_What you need to do_:
What lines of the data hold the string "capsule"? Pull each one out.

_Raw data_:

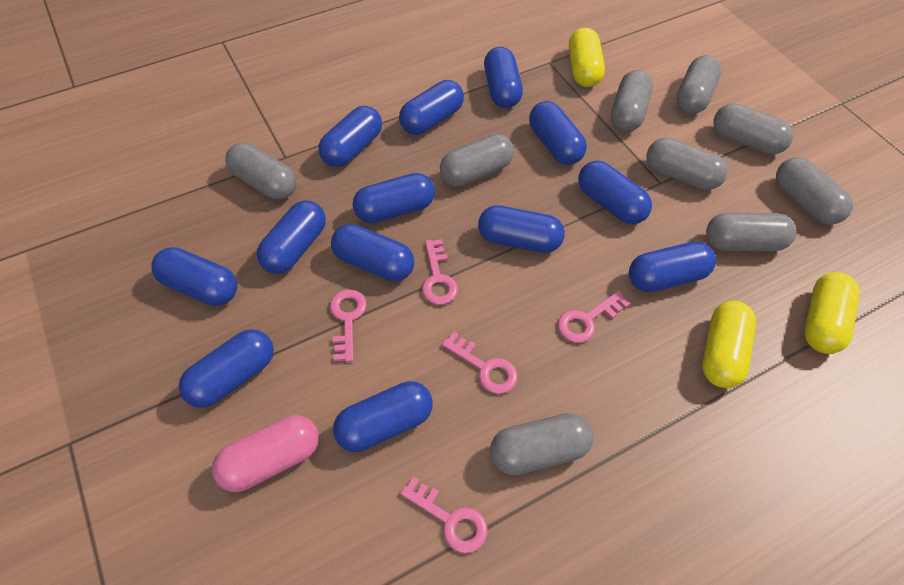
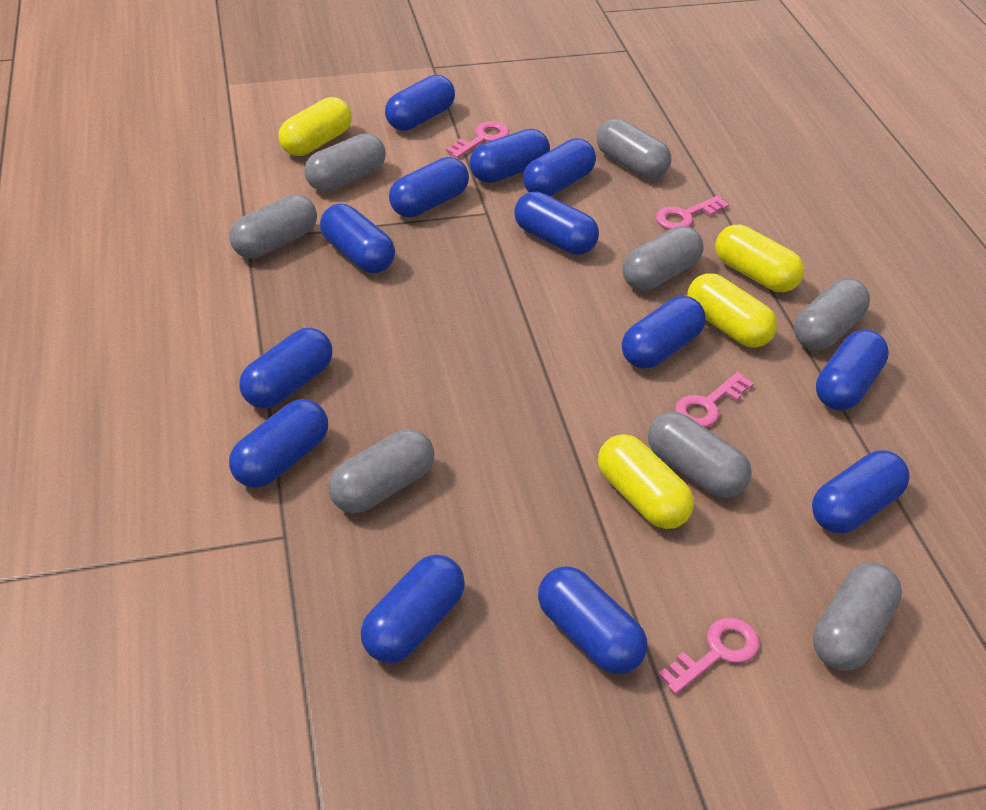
grey capsule: 9 -> 8
pink capsule: 1 -> 0
pink key: 5 -> 4
yellow capsule: 3 -> 4

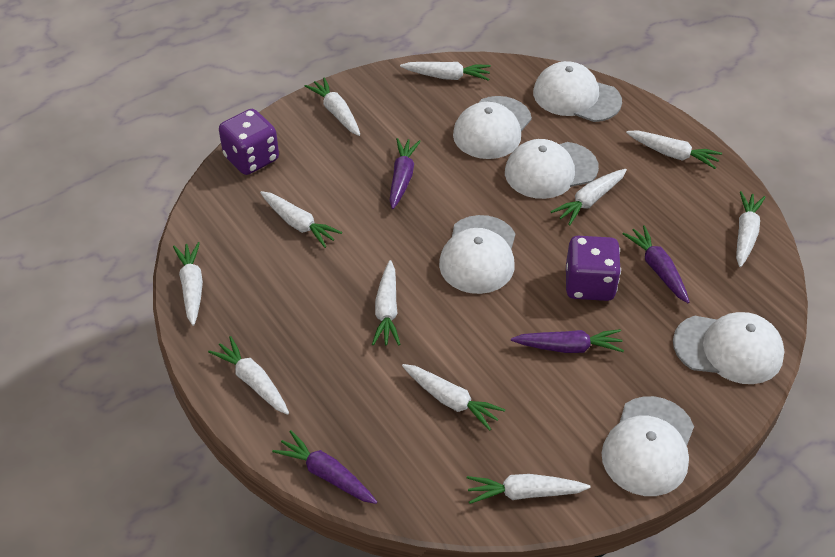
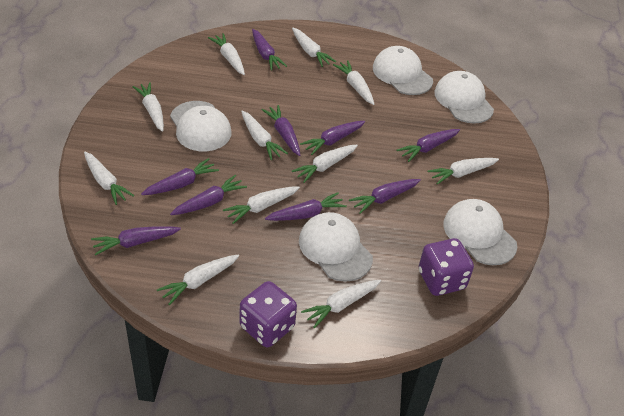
purple carrot: 4 -> 9
white cap: 6 -> 5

_Solution_:
grey capsule: 9 -> 8
pink capsule: 1 -> 0
yellow capsule: 3 -> 4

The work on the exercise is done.